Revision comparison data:
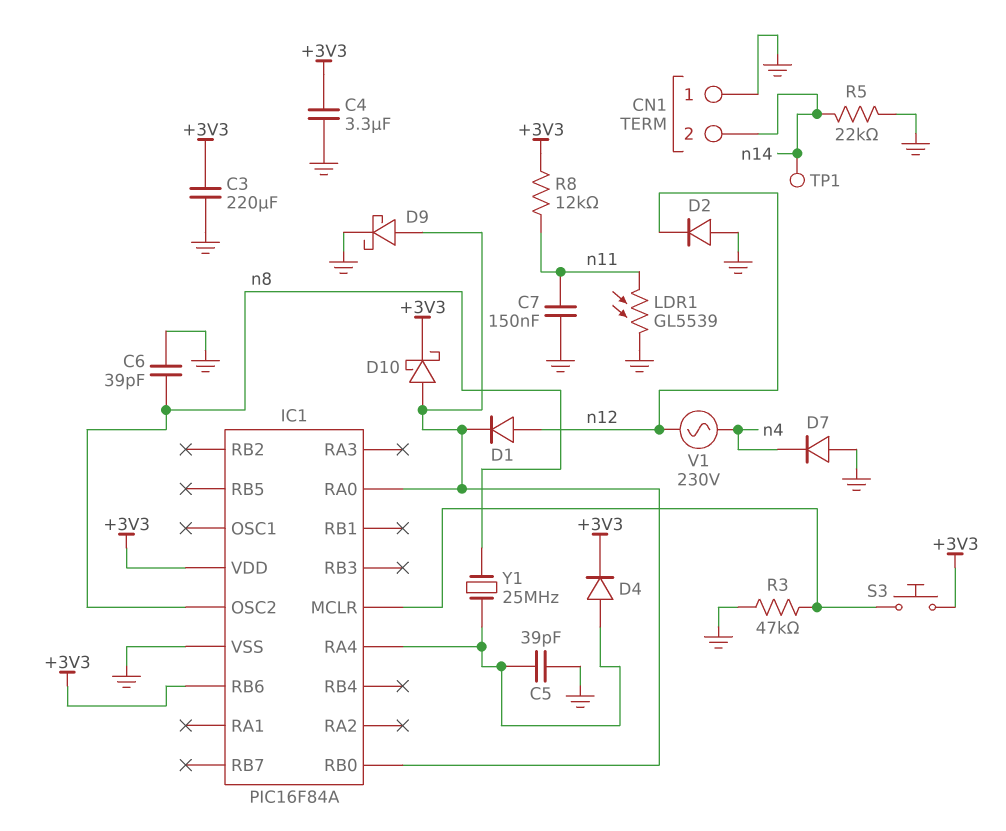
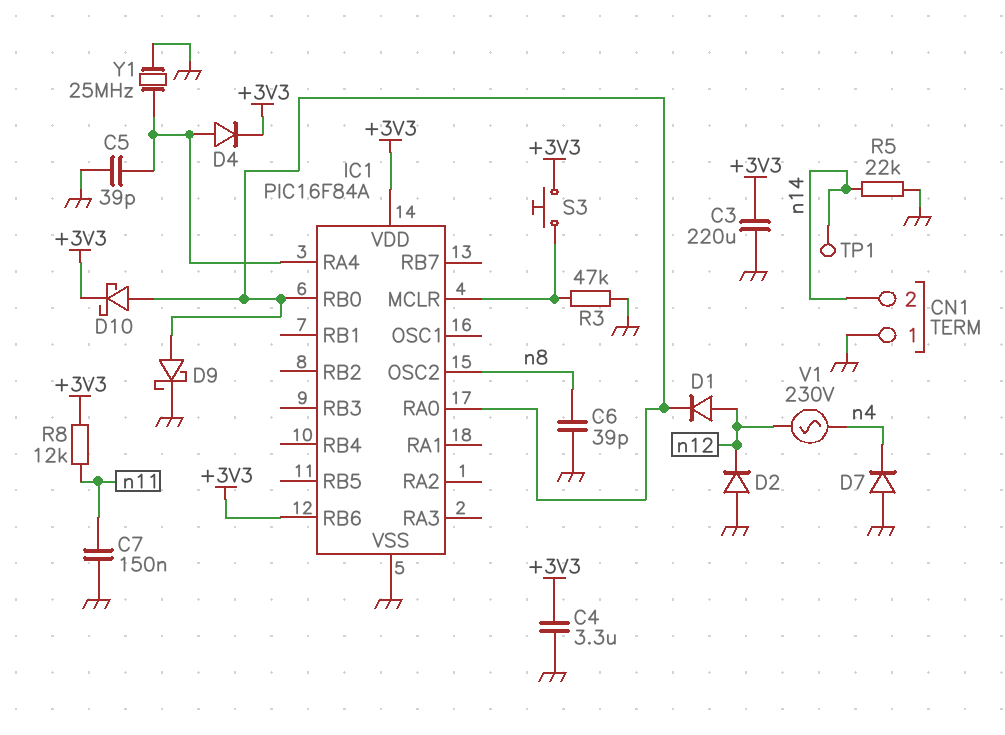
LDR1: GL5539 (GND, n11) -> none
Y1: 25MHz (IC1/RA4, n8) -> 25MHz (GND, IC1/RA4)

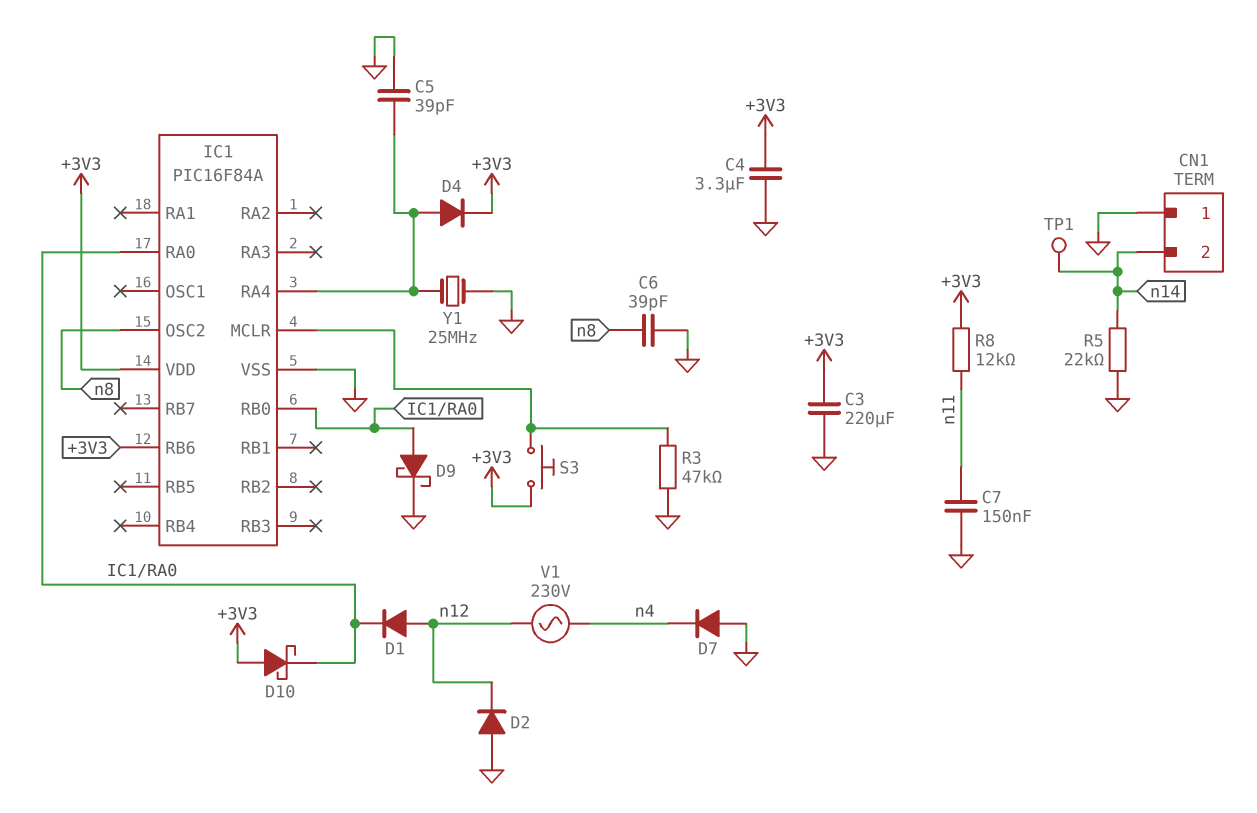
D10: schottky (A IC1/RA0, K +3V3) -> schottky (A +3V3, K IC1/RA0)

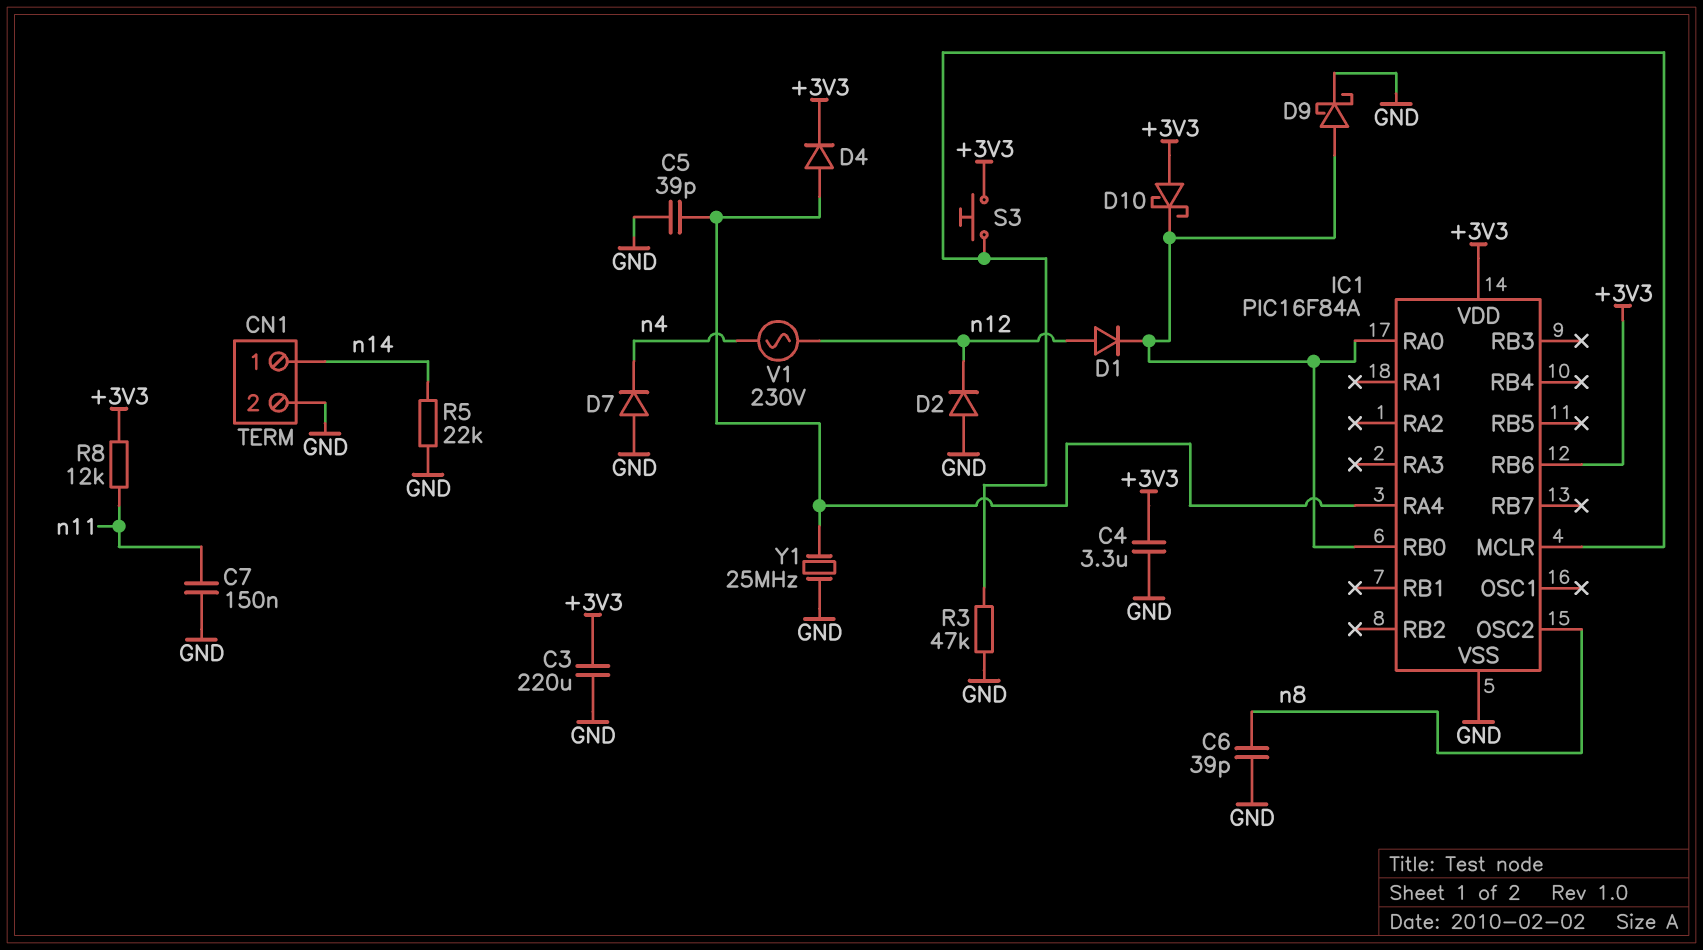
CN1 pin 1: GND -> n14
CN1 pin 2: n14 -> GND
TP1: test point (n14) -> none

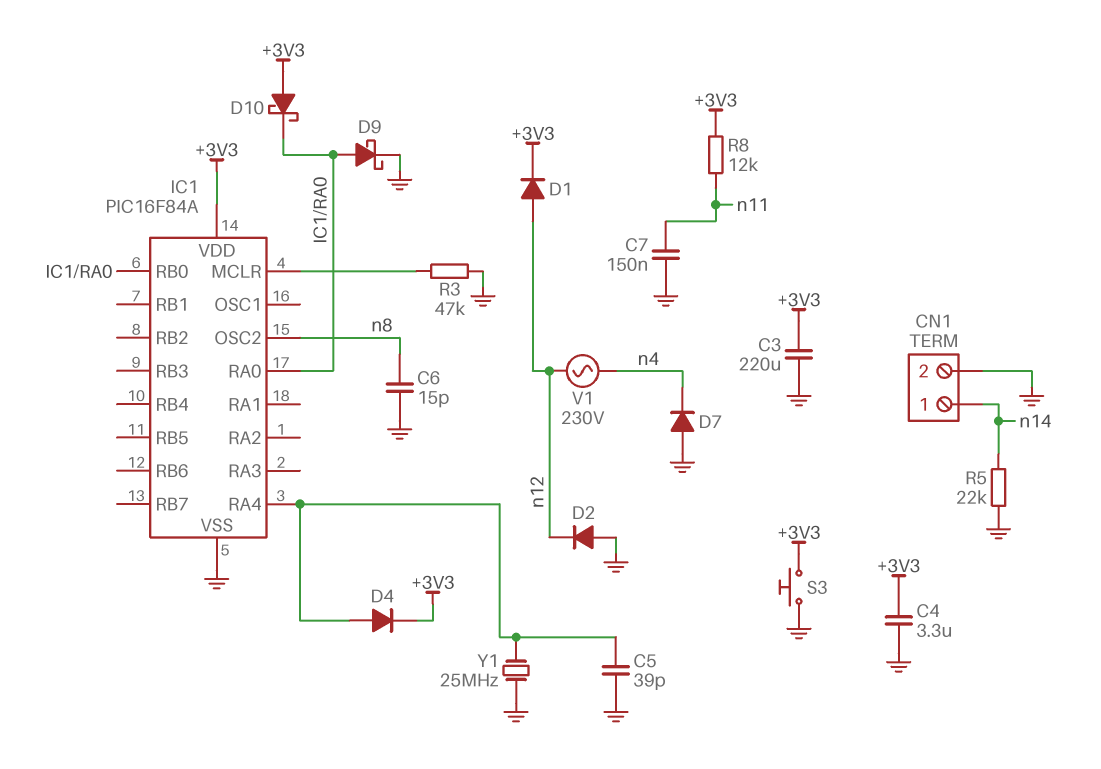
C6: 39pF (GND, n8) -> 15pF (GND, n8)
D1: diode (A n12, K IC1/RA0) -> diode (A n12, K +3V3)
IC1 pin RB6: +3V3 -> none
S3: button (+3V3, IC1/MCLR) -> button (+3V3, GND)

Exercise details: Please output an exact repetition of the lines from the line containing "Y1: 25MHz (IC1/RA4, n8)" to the end of the records, both included, with no pictures and no additional text.

Task output:
Y1: 25MHz (IC1/RA4, n8) -> 25MHz (GND, IC1/RA4)

D10: schottky (A IC1/RA0, K +3V3) -> schottky (A +3V3, K IC1/RA0)

CN1 pin 1: GND -> n14
CN1 pin 2: n14 -> GND
TP1: test point (n14) -> none

C6: 39pF (GND, n8) -> 15pF (GND, n8)
D1: diode (A n12, K IC1/RA0) -> diode (A n12, K +3V3)
IC1 pin RB6: +3V3 -> none
S3: button (+3V3, IC1/MCLR) -> button (+3V3, GND)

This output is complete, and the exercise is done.